::: Data supplied
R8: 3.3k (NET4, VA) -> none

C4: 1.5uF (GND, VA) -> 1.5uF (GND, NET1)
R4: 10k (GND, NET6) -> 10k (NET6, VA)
::::::
::: Data supplied
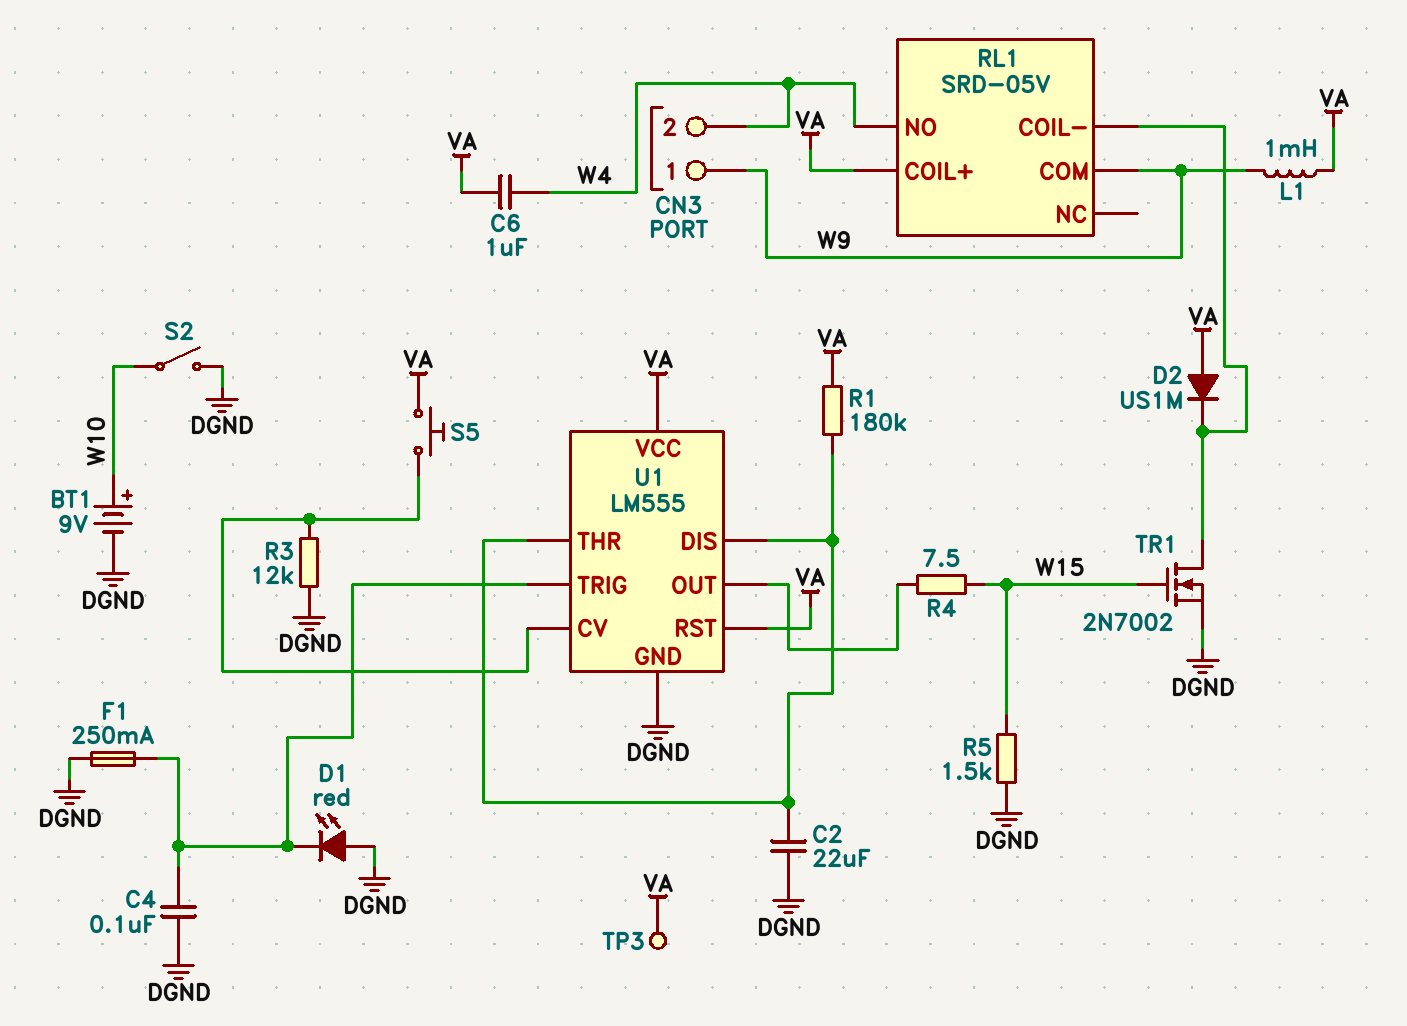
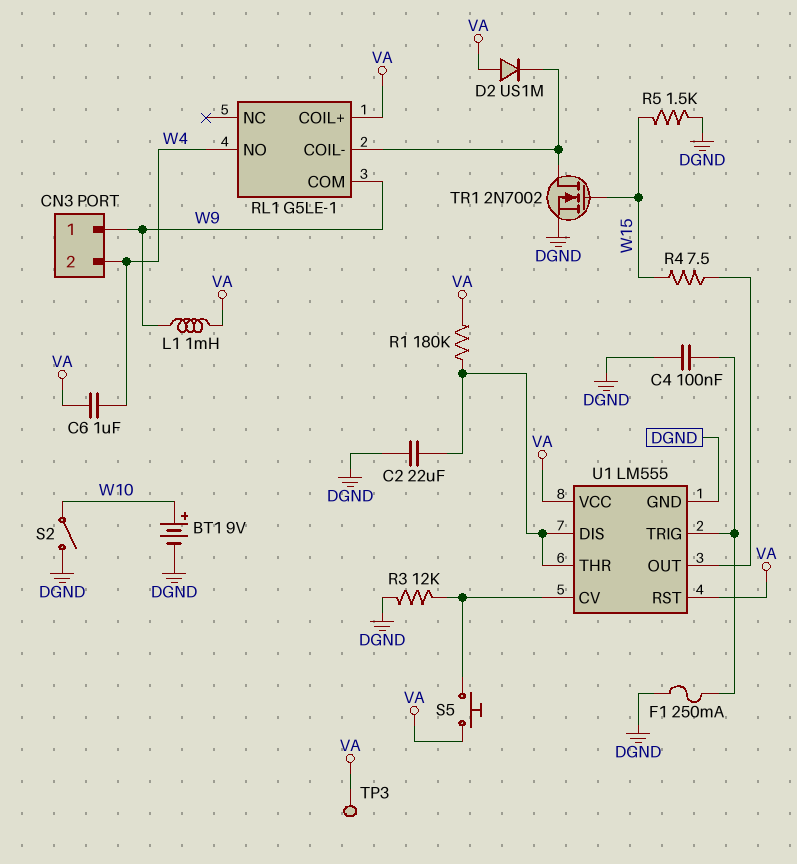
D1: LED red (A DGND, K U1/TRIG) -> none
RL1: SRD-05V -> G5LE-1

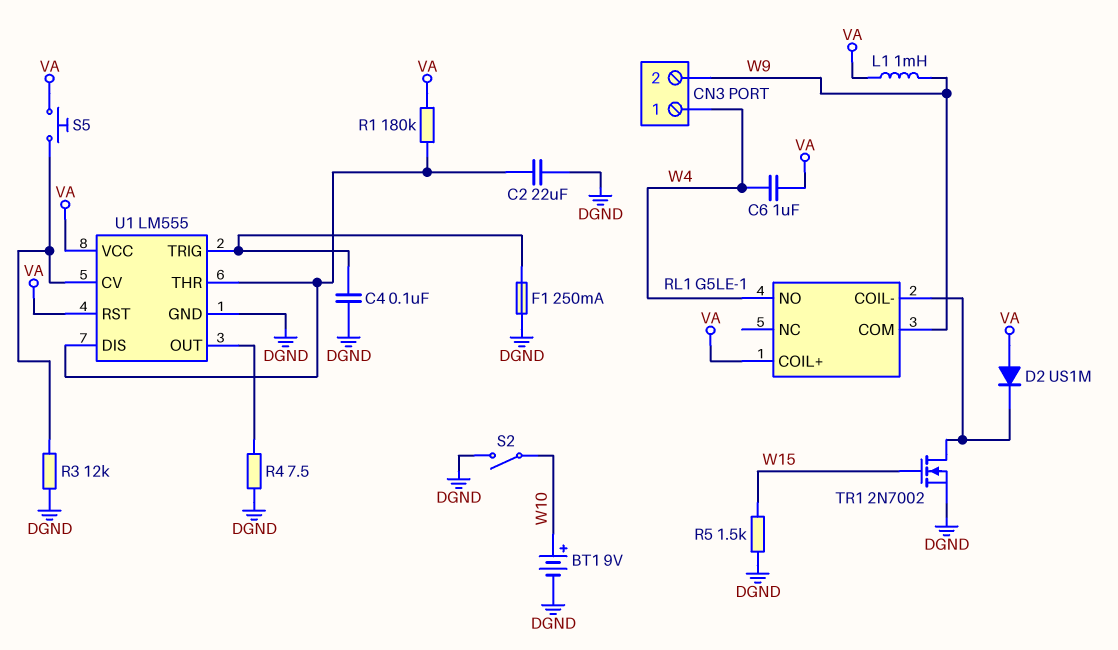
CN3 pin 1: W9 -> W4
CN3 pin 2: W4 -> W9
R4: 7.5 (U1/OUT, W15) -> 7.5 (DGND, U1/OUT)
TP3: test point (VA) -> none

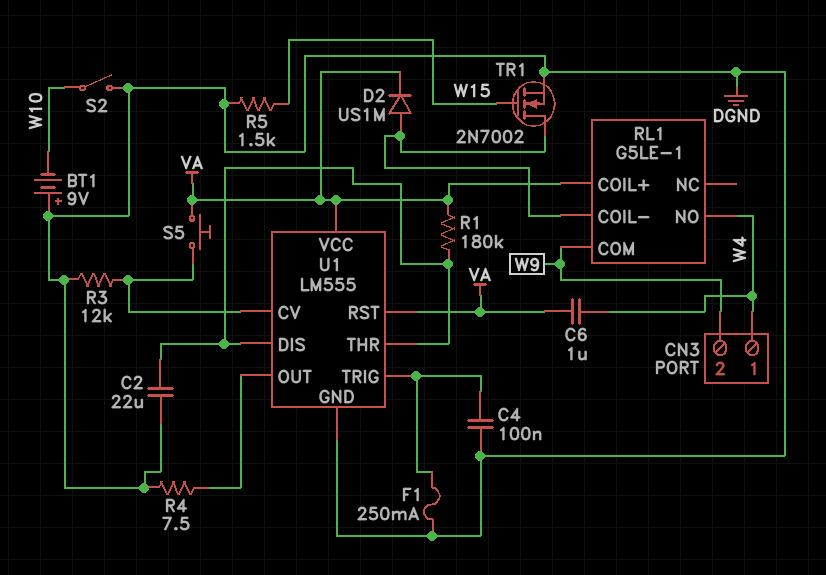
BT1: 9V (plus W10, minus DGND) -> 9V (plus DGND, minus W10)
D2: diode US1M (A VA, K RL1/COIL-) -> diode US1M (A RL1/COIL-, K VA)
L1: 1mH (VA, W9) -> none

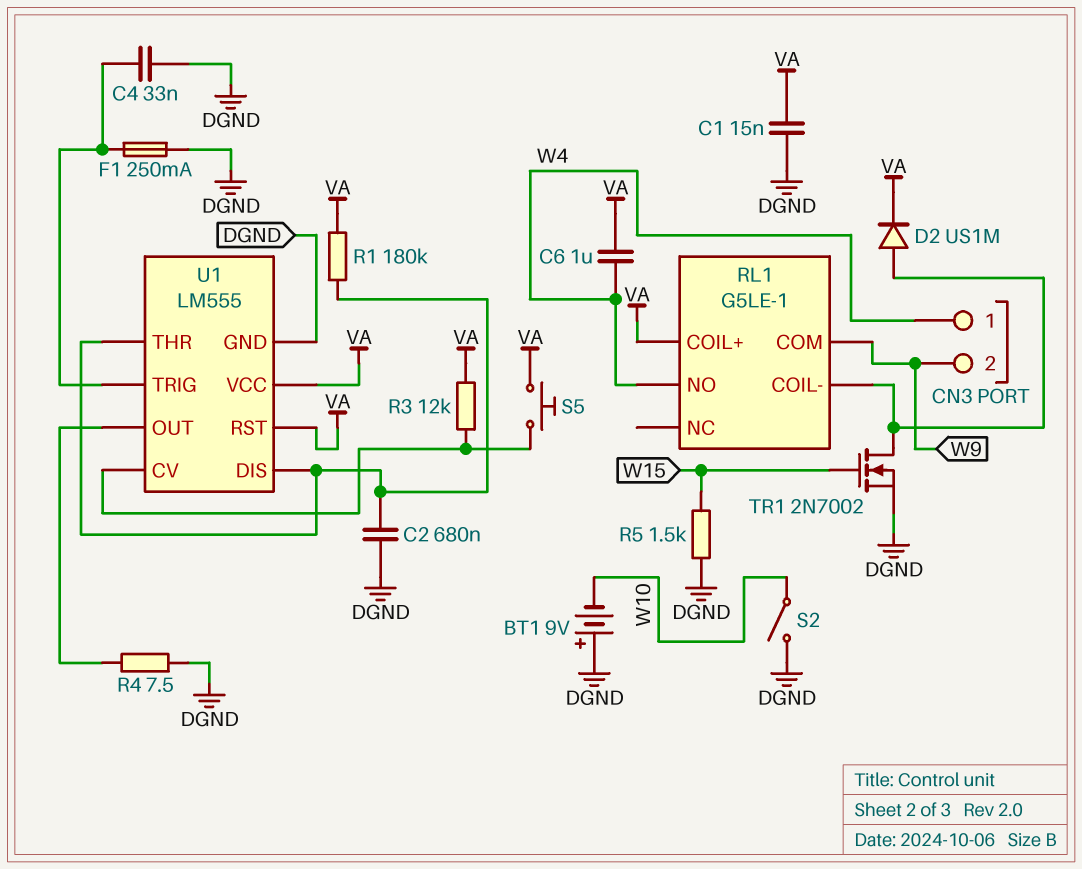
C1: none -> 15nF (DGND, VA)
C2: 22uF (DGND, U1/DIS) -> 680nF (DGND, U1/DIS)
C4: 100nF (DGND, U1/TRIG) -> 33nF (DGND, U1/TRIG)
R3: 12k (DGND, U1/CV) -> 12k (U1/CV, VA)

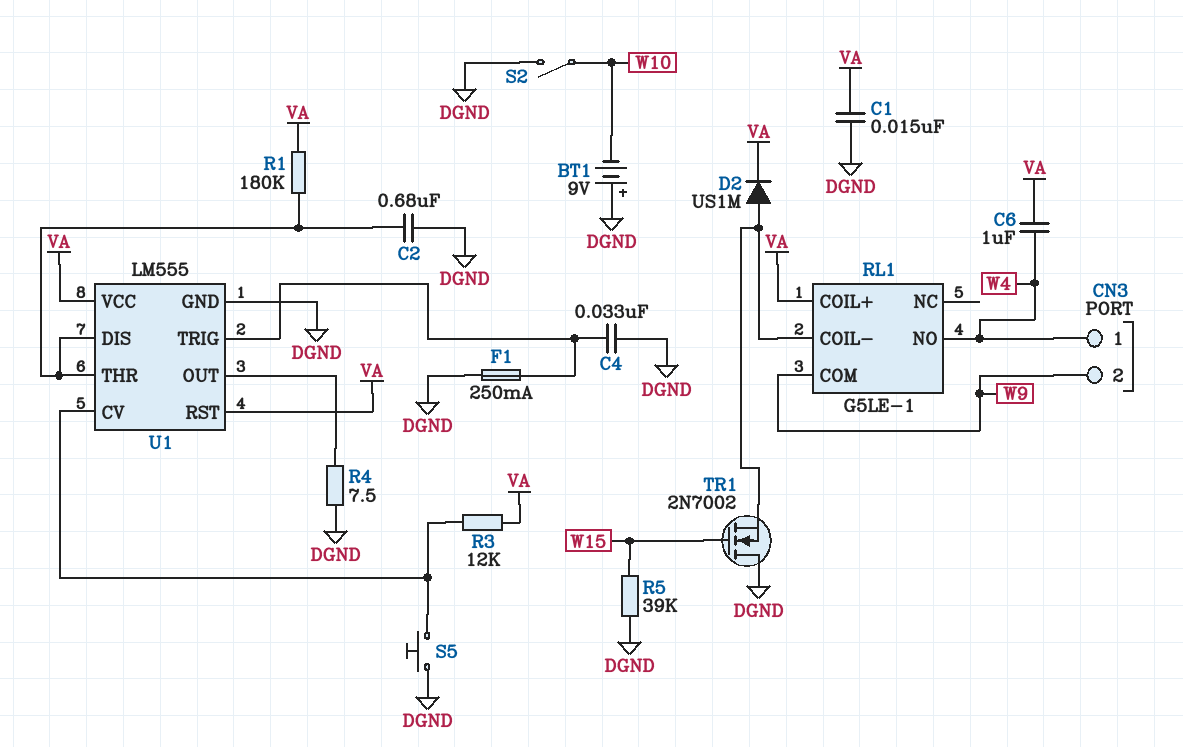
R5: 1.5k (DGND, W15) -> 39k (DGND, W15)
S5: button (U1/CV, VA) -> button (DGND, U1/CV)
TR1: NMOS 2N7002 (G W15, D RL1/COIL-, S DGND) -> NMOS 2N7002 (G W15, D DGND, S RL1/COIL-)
::::::
**Exercise goal:** Text only, no pictures: please print exactly the lines above from the line with "CN3 pin 1: W9 -> W4" up to and including the line with "TR1: NMOS 2N7002", and nothing else.

**Task answer:**
CN3 pin 1: W9 -> W4
CN3 pin 2: W4 -> W9
R4: 7.5 (U1/OUT, W15) -> 7.5 (DGND, U1/OUT)
TP3: test point (VA) -> none

BT1: 9V (plus W10, minus DGND) -> 9V (plus DGND, minus W10)
D2: diode US1M (A VA, K RL1/COIL-) -> diode US1M (A RL1/COIL-, K VA)
L1: 1mH (VA, W9) -> none

C1: none -> 15nF (DGND, VA)
C2: 22uF (DGND, U1/DIS) -> 680nF (DGND, U1/DIS)
C4: 100nF (DGND, U1/TRIG) -> 33nF (DGND, U1/TRIG)
R3: 12k (DGND, U1/CV) -> 12k (U1/CV, VA)

R5: 1.5k (DGND, W15) -> 39k (DGND, W15)
S5: button (U1/CV, VA) -> button (DGND, U1/CV)
TR1: NMOS 2N7002 (G W15, D RL1/COIL-, S DGND) -> NMOS 2N7002 (G W15, D DGND, S RL1/COIL-)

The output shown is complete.